* [Short task]
In the listing, substitute "parallelogram" for every "trapezoid" in everything from the start down to the line "brown line: moved 14 px right, 19 px up", and give those lines with nothing else changed.

(Stored entries)
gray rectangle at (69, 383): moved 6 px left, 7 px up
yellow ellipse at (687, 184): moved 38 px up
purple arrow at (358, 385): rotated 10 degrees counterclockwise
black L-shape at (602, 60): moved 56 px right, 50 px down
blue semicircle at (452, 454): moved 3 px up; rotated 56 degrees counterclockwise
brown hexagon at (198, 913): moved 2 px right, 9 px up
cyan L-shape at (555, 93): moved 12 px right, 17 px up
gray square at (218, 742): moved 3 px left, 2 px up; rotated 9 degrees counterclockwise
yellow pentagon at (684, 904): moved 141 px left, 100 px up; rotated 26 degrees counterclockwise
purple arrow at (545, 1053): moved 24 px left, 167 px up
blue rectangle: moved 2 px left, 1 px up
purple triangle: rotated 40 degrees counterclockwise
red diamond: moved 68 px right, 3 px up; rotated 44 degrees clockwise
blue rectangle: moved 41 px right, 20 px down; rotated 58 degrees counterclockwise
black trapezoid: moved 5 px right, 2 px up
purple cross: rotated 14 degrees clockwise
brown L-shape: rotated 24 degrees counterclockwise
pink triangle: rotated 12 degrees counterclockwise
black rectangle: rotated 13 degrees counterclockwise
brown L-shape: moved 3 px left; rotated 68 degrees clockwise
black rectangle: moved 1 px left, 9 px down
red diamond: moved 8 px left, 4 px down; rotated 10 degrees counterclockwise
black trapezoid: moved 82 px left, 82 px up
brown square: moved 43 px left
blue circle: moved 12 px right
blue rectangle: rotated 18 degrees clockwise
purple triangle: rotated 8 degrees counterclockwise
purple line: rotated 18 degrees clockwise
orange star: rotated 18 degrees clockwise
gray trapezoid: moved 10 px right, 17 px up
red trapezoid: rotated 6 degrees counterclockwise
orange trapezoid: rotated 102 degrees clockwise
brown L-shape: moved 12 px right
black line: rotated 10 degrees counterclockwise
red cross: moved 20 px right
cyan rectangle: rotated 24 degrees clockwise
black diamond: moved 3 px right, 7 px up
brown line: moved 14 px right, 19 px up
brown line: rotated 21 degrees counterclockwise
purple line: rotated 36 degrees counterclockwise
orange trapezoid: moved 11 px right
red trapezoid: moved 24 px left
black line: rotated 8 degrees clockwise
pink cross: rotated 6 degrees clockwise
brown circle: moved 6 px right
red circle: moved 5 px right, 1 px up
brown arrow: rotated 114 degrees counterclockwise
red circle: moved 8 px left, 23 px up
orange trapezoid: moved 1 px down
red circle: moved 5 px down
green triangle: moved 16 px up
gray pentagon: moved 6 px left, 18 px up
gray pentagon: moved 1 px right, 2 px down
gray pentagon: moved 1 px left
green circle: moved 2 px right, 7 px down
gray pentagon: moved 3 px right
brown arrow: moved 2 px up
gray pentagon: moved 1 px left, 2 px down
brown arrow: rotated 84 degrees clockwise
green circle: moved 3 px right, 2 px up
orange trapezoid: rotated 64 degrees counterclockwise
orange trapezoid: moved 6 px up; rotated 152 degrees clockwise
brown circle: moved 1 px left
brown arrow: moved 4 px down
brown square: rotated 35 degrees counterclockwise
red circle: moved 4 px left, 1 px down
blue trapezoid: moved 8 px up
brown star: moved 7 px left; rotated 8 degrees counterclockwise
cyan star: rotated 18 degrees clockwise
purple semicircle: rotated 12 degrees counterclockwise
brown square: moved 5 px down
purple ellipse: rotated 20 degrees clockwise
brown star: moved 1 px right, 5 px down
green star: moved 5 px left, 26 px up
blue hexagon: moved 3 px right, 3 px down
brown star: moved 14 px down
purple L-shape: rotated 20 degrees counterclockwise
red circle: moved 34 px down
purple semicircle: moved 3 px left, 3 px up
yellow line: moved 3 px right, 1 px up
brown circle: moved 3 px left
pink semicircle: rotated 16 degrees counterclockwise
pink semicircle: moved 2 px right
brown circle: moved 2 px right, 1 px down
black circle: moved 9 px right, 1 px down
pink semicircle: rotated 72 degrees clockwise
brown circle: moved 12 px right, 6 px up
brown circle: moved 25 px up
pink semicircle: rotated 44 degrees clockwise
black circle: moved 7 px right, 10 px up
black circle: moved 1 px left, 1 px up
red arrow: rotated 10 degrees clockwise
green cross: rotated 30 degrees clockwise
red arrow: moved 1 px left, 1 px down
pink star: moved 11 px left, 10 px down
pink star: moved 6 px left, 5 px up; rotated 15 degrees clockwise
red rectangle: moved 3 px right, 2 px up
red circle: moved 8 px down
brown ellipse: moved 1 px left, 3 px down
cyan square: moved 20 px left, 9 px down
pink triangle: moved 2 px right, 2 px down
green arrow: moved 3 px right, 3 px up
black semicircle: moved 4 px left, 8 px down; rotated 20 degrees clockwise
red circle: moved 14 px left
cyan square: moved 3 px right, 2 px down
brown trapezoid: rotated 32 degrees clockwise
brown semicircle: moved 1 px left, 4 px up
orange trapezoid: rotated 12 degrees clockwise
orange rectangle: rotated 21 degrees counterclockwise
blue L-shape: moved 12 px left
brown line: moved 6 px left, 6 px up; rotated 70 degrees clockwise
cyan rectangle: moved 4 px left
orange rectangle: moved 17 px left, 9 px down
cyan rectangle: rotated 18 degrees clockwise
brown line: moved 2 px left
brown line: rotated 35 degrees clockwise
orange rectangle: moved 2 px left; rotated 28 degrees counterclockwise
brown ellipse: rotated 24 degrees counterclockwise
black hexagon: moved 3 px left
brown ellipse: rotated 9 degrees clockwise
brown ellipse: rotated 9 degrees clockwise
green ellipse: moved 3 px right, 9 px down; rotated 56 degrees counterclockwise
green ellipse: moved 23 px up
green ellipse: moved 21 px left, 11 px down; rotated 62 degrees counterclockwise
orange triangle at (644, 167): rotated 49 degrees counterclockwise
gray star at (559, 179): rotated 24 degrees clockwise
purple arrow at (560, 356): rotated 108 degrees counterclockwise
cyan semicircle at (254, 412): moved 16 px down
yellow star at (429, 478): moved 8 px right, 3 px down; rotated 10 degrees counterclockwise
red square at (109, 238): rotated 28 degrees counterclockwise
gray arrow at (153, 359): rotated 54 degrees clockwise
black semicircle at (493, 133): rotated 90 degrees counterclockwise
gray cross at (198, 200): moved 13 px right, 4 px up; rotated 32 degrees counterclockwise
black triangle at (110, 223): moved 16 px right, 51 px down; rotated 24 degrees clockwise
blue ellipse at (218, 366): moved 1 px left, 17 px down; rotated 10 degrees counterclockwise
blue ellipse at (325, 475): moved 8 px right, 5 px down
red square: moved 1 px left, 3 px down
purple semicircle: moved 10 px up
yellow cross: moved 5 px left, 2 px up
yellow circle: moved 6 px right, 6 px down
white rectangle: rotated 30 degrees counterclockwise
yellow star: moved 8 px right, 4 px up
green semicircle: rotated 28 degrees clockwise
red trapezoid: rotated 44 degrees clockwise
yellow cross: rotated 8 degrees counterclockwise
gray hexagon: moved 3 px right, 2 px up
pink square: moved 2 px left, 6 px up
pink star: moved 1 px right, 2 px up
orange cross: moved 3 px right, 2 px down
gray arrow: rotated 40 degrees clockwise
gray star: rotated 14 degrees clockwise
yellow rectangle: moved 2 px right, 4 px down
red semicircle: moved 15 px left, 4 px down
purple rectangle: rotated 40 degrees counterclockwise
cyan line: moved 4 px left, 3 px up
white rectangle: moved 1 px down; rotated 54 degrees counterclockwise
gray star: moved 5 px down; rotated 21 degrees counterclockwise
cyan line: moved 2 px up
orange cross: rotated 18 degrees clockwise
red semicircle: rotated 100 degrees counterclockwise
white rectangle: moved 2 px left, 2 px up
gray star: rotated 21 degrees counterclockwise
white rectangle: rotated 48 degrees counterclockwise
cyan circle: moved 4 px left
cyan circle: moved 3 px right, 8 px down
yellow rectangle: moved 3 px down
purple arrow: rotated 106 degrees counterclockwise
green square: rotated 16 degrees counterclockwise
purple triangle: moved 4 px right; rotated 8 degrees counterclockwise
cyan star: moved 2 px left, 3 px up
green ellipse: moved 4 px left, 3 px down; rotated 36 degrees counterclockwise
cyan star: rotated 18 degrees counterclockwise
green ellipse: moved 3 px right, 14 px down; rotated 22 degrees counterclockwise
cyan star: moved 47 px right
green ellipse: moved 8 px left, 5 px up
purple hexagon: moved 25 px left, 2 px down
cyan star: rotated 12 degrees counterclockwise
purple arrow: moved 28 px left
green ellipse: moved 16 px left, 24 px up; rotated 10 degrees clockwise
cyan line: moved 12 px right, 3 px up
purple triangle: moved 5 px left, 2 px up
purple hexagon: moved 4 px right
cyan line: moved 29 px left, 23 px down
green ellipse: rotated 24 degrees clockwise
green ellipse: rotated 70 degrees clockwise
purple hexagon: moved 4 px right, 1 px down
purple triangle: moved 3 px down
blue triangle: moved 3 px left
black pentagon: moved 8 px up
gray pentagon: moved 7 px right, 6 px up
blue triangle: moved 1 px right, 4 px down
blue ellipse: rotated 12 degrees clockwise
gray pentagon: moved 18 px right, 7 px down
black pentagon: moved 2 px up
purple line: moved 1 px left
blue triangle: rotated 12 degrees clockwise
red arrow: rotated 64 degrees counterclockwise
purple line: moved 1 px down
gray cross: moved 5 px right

* [The response]
gray rectangle at (69, 383): moved 6 px left, 7 px up
yellow ellipse at (687, 184): moved 38 px up
purple arrow at (358, 385): rotated 10 degrees counterclockwise
black L-shape at (602, 60): moved 56 px right, 50 px down
blue semicircle at (452, 454): moved 3 px up; rotated 56 degrees counterclockwise
brown hexagon at (198, 913): moved 2 px right, 9 px up
cyan L-shape at (555, 93): moved 12 px right, 17 px up
gray square at (218, 742): moved 3 px left, 2 px up; rotated 9 degrees counterclockwise
yellow pentagon at (684, 904): moved 141 px left, 100 px up; rotated 26 degrees counterclockwise
purple arrow at (545, 1053): moved 24 px left, 167 px up
blue rectangle: moved 2 px left, 1 px up
purple triangle: rotated 40 degrees counterclockwise
red diamond: moved 68 px right, 3 px up; rotated 44 degrees clockwise
blue rectangle: moved 41 px right, 20 px down; rotated 58 degrees counterclockwise
black parallelogram: moved 5 px right, 2 px up
purple cross: rotated 14 degrees clockwise
brown L-shape: rotated 24 degrees counterclockwise
pink triangle: rotated 12 degrees counterclockwise
black rectangle: rotated 13 degrees counterclockwise
brown L-shape: moved 3 px left; rotated 68 degrees clockwise
black rectangle: moved 1 px left, 9 px down
red diamond: moved 8 px left, 4 px down; rotated 10 degrees counterclockwise
black parallelogram: moved 82 px left, 82 px up
brown square: moved 43 px left
blue circle: moved 12 px right
blue rectangle: rotated 18 degrees clockwise
purple triangle: rotated 8 degrees counterclockwise
purple line: rotated 18 degrees clockwise
orange star: rotated 18 degrees clockwise
gray parallelogram: moved 10 px right, 17 px up
red parallelogram: rotated 6 degrees counterclockwise
orange parallelogram: rotated 102 degrees clockwise
brown L-shape: moved 12 px right
black line: rotated 10 degrees counterclockwise
red cross: moved 20 px right
cyan rectangle: rotated 24 degrees clockwise
black diamond: moved 3 px right, 7 px up
brown line: moved 14 px right, 19 px up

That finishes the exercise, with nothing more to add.